• Given entries:

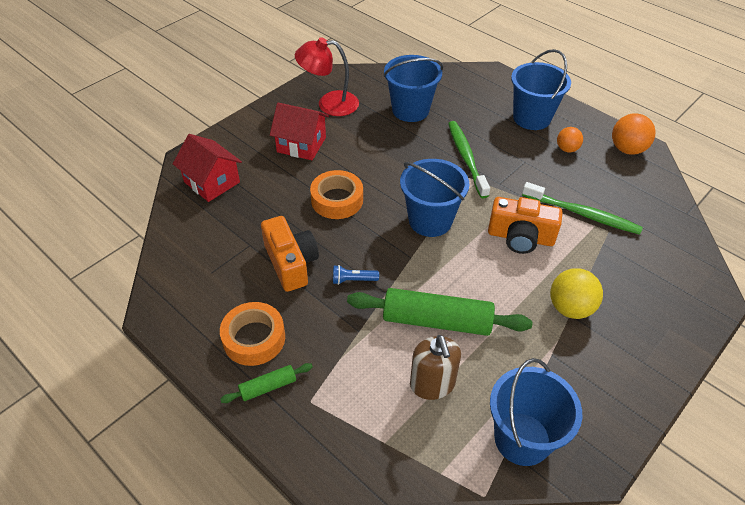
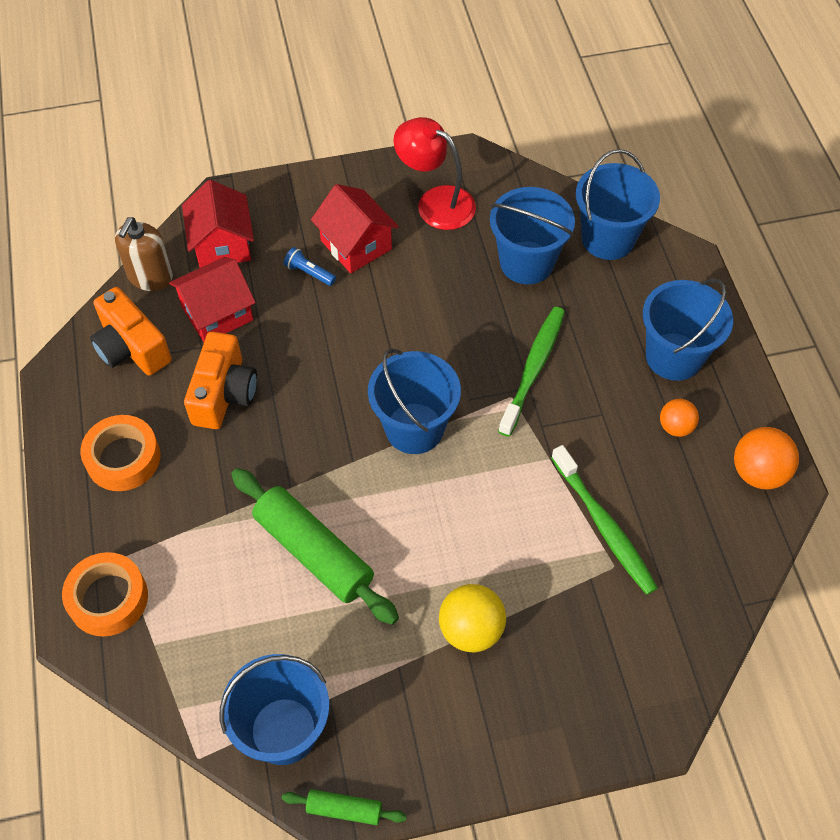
camera: 35 degrees right, 10 degrees up
green rolling pin [220,363,313,403] -> green rolling pin moved to [282,789,407,825]
orange tape [310,170,363,219] -> orange tape moved to [62,552,148,637]
blue flashlight [333,265,379,285] -> blue flashlight moved to [284,247,336,286]
brown soap dispenser [410,335,461,400] -> brown soap dispenser moved to [115,217,173,291]
orange camera [488,197,562,254] -> orange camera moved to [90,287,172,376]
none -> red house [169,257,256,342]
none -> blue bucket [576,149,660,260]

• What is expected: Quote each line of the listing exactly, but leave the pictures out.

• Solution to this exercise:
camera: 35 degrees right, 10 degrees up
green rolling pin [220,363,313,403] -> green rolling pin moved to [282,789,407,825]
orange tape [310,170,363,219] -> orange tape moved to [62,552,148,637]
blue flashlight [333,265,379,285] -> blue flashlight moved to [284,247,336,286]
brown soap dispenser [410,335,461,400] -> brown soap dispenser moved to [115,217,173,291]
orange camera [488,197,562,254] -> orange camera moved to [90,287,172,376]
none -> red house [169,257,256,342]
none -> blue bucket [576,149,660,260]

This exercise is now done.